*ASSIGNMENT:*
In the material beneath, how many lines contain the word "DGND"? Give the count alone.

*DATA EXTRACTS:*
"""

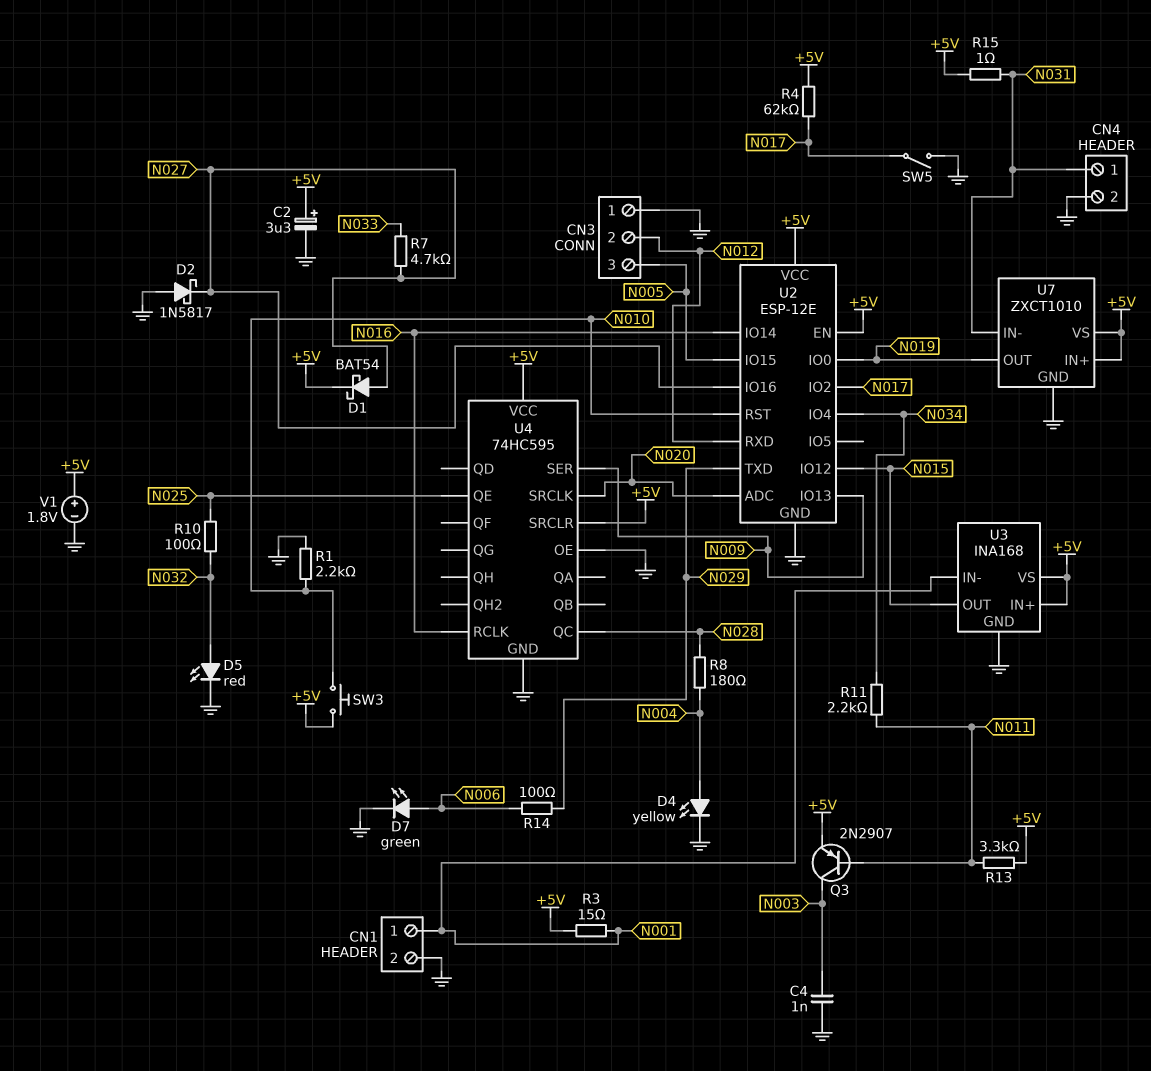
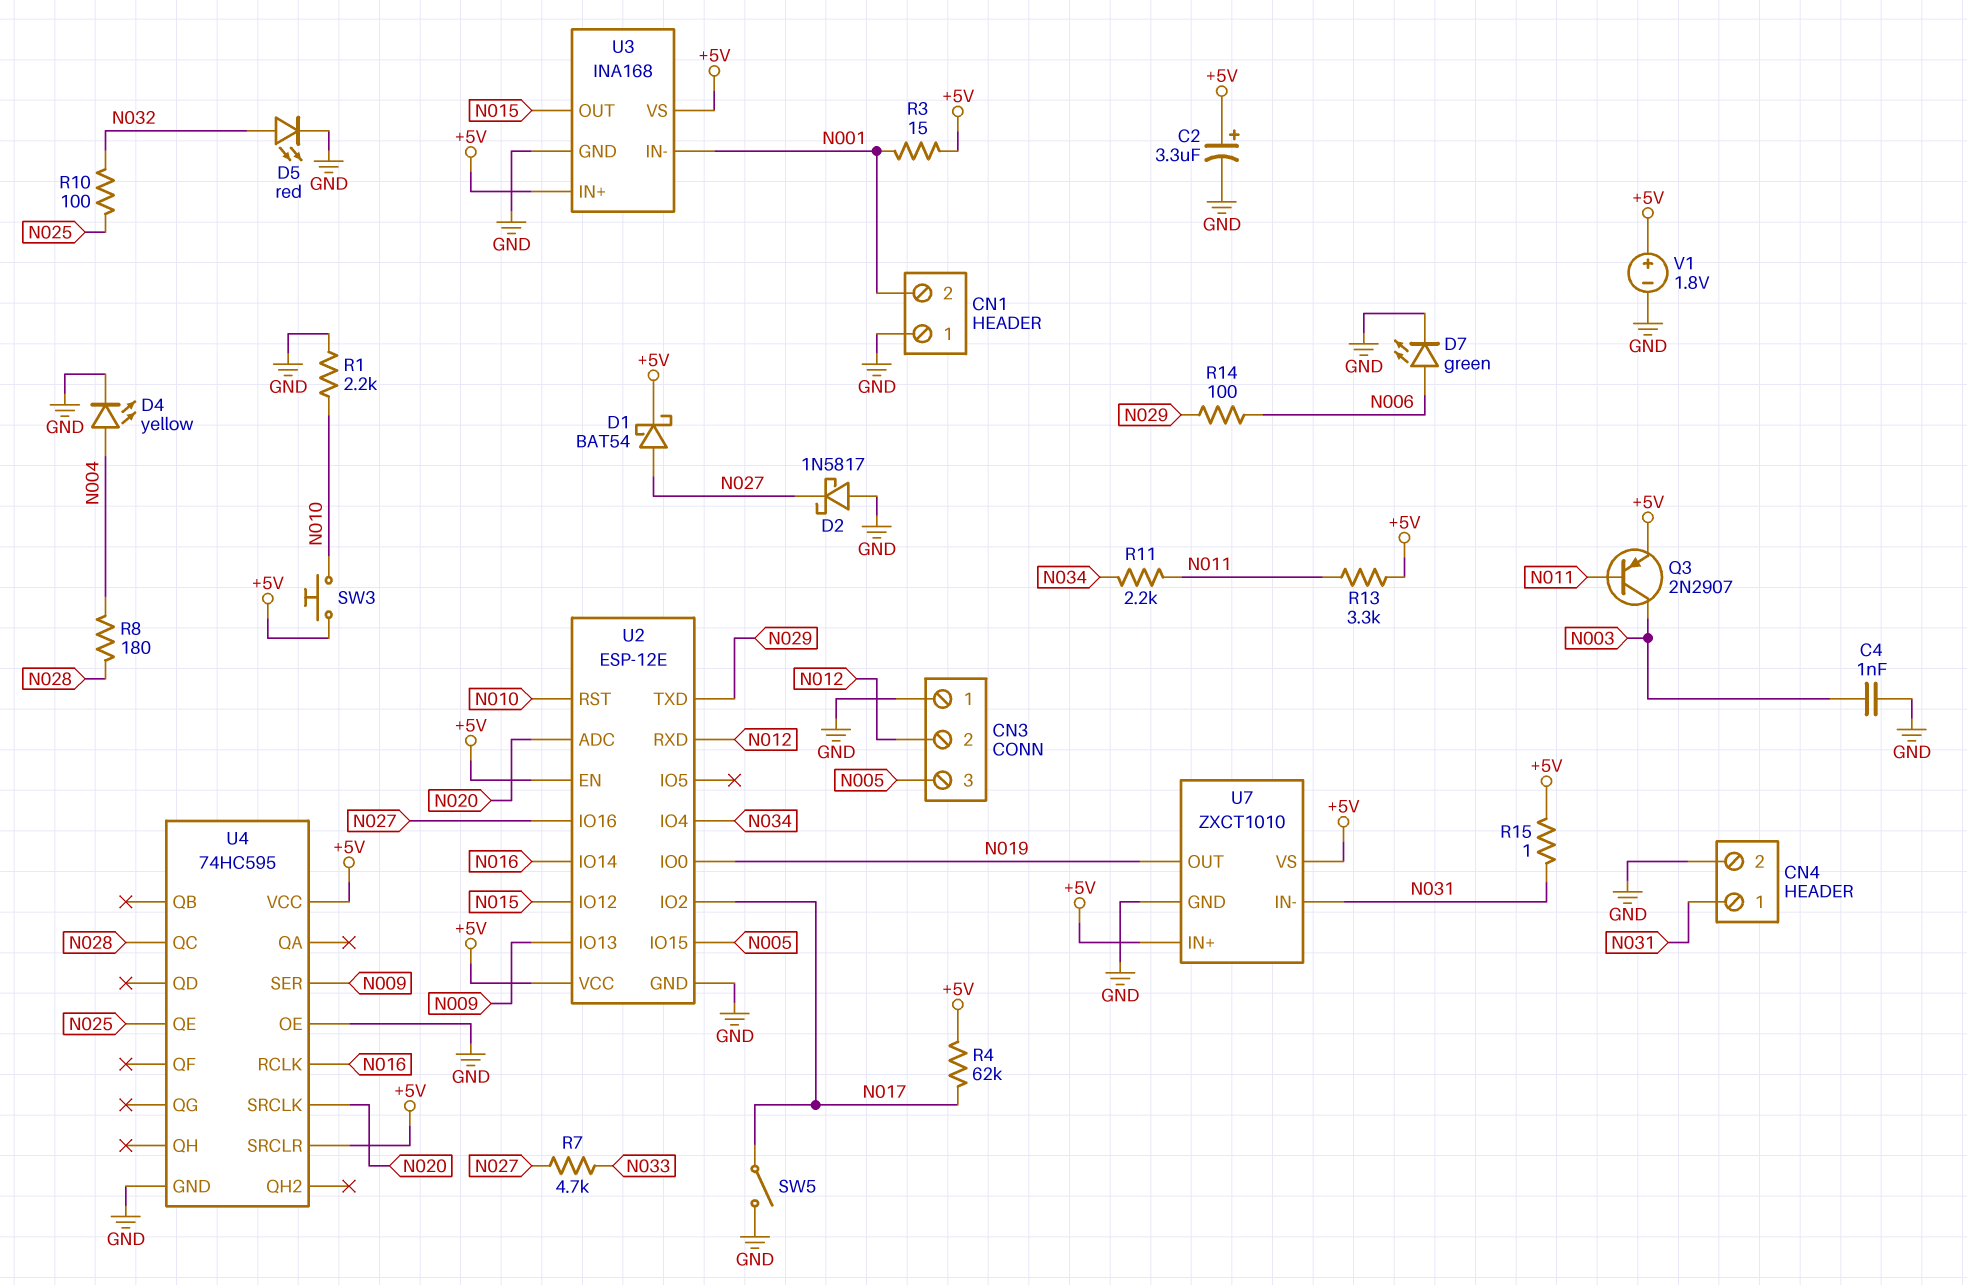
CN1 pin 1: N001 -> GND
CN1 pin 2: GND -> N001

"""
"""

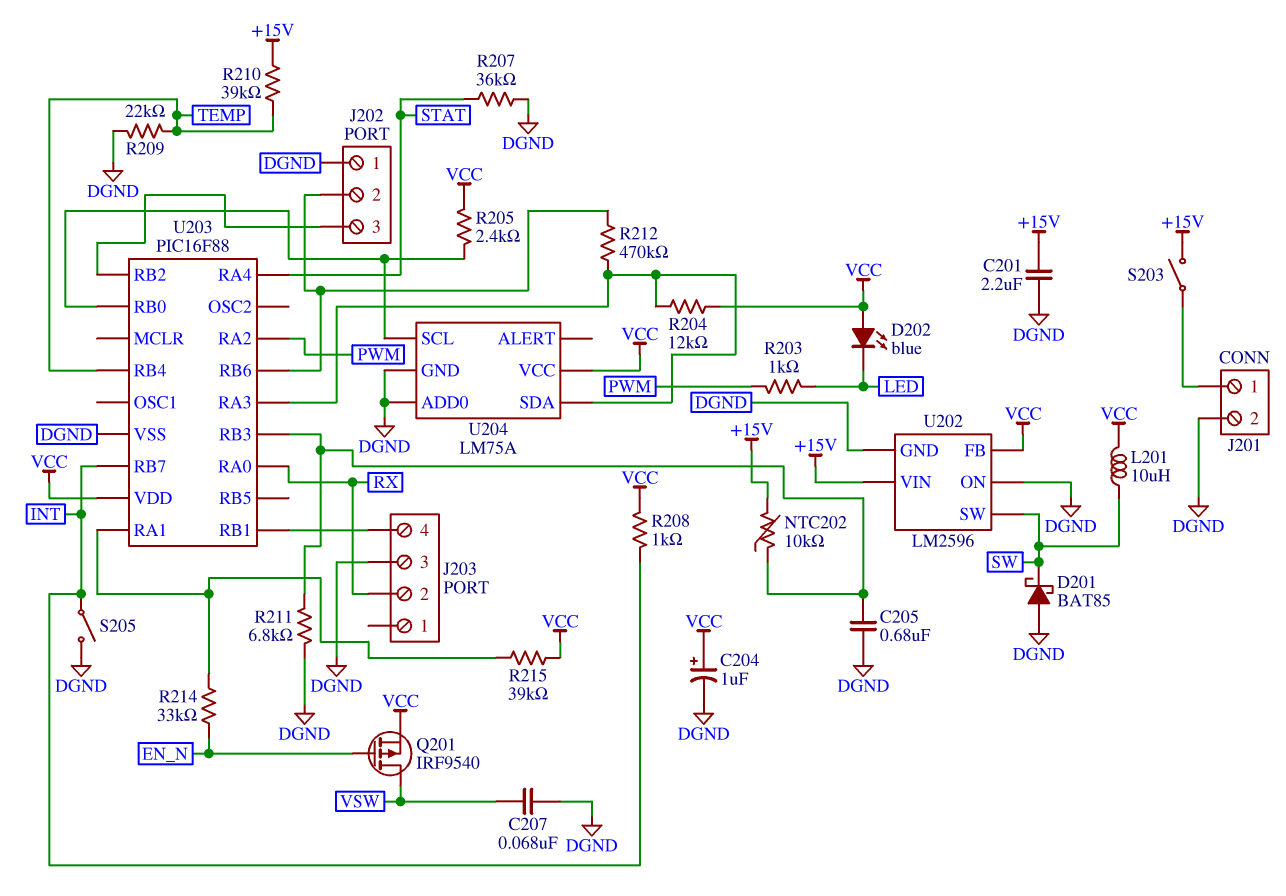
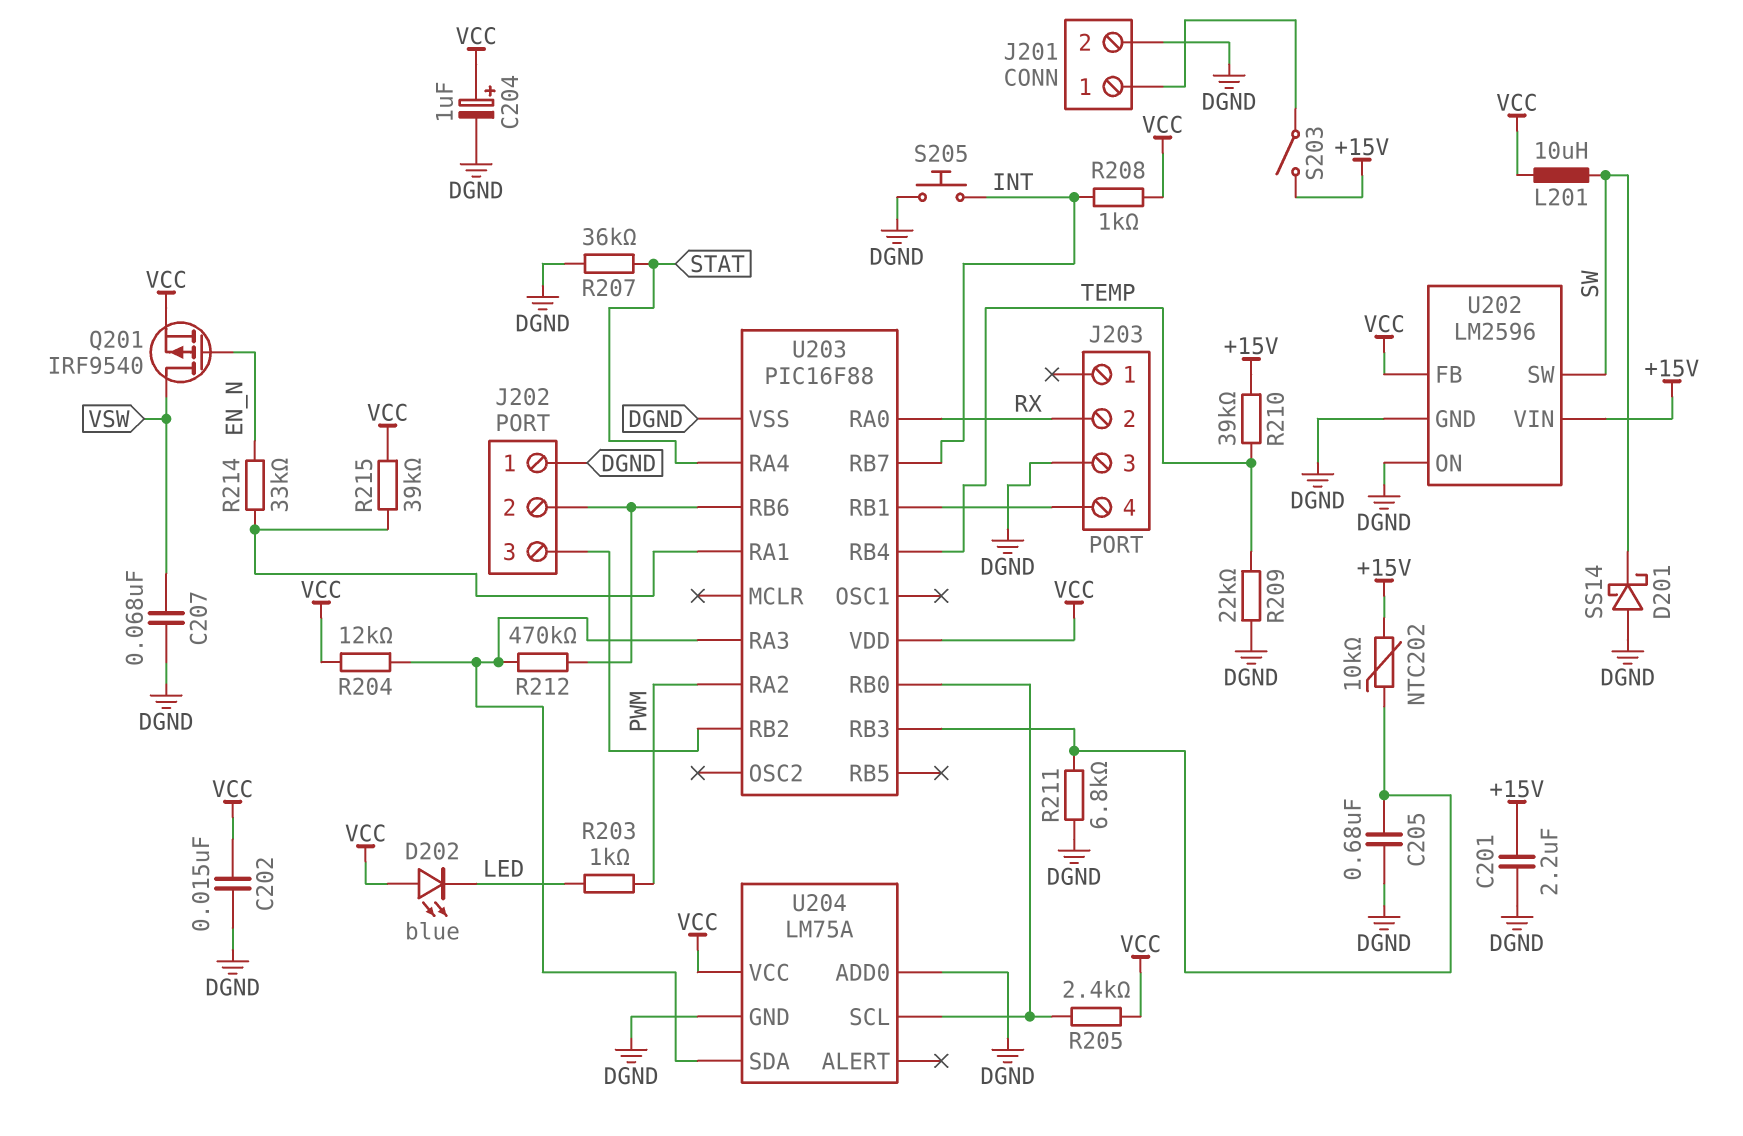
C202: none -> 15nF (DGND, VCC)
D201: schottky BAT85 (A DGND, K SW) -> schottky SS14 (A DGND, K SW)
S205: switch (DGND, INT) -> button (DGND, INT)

"""

*RESULT OF THE TASK:*
3